GIVEN RECORDS

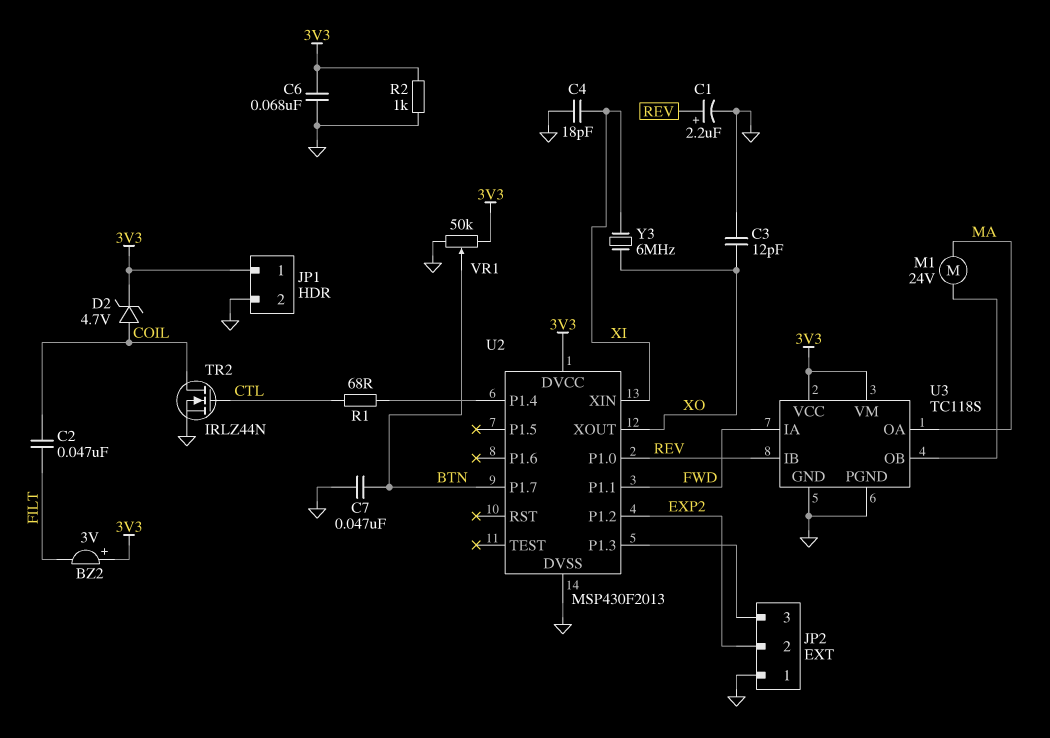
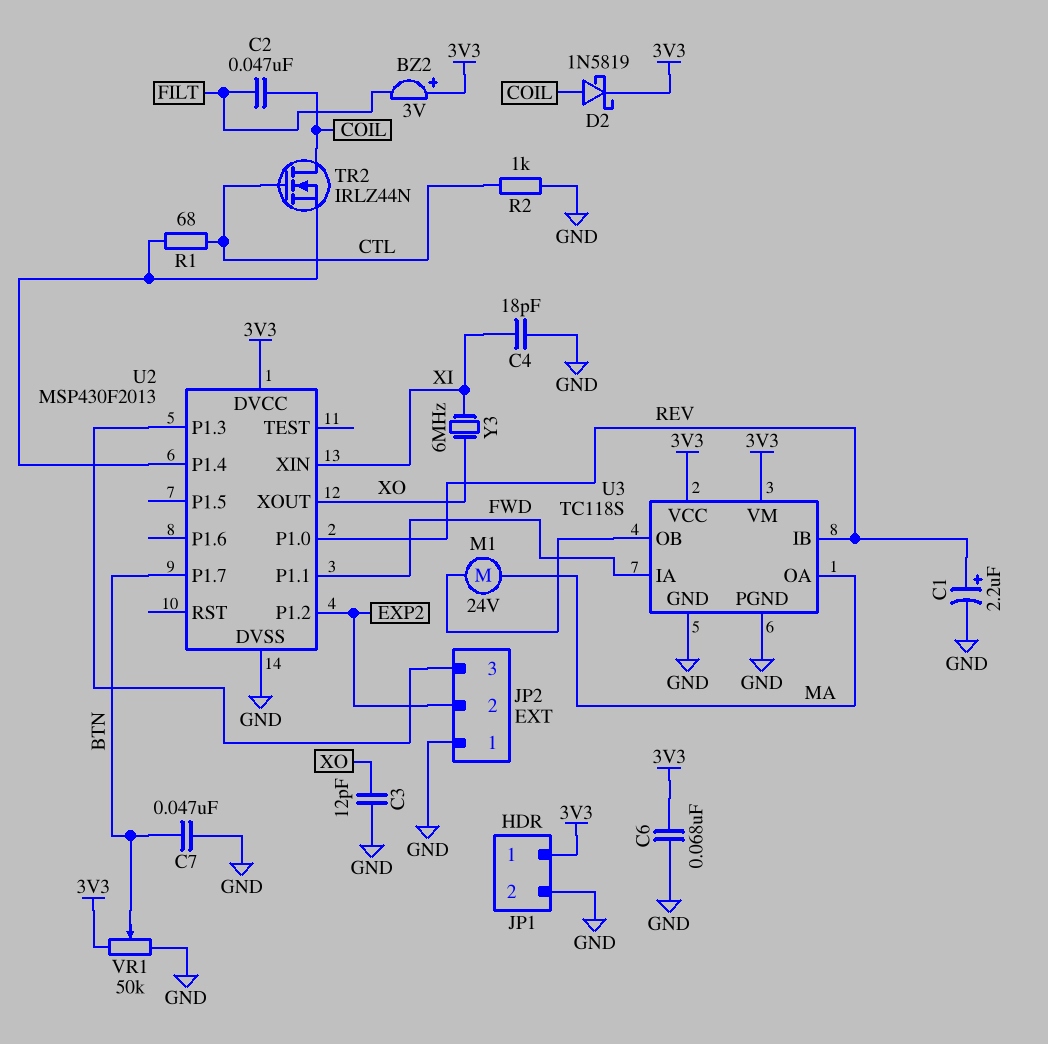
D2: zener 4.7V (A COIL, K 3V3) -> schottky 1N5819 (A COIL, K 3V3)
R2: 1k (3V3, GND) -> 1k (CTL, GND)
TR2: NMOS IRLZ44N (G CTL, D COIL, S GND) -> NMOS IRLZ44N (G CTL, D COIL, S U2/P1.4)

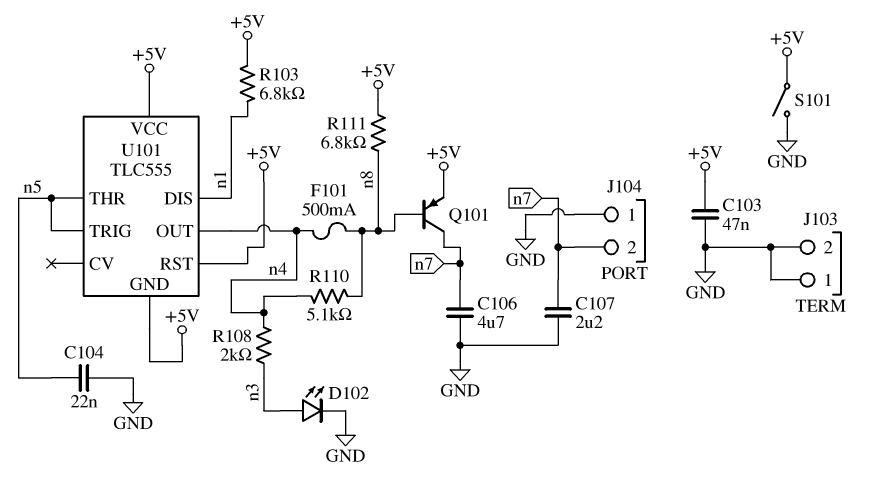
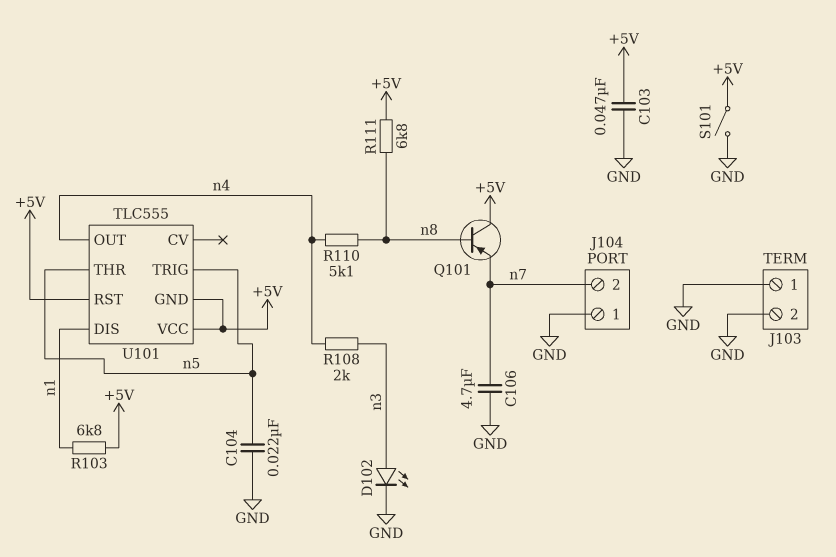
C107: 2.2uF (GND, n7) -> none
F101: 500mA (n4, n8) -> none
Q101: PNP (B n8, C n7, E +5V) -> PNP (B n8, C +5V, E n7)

BRIEF
Output only the lines that run from the line containing "R2: 1k (3V3, GND) -> 1k (CTL, GND)" to the last line of the data, exactly as they stand and without pictures.

ANSWER BELOW
R2: 1k (3V3, GND) -> 1k (CTL, GND)
TR2: NMOS IRLZ44N (G CTL, D COIL, S GND) -> NMOS IRLZ44N (G CTL, D COIL, S U2/P1.4)

C107: 2.2uF (GND, n7) -> none
F101: 500mA (n4, n8) -> none
Q101: PNP (B n8, C n7, E +5V) -> PNP (B n8, C +5V, E n7)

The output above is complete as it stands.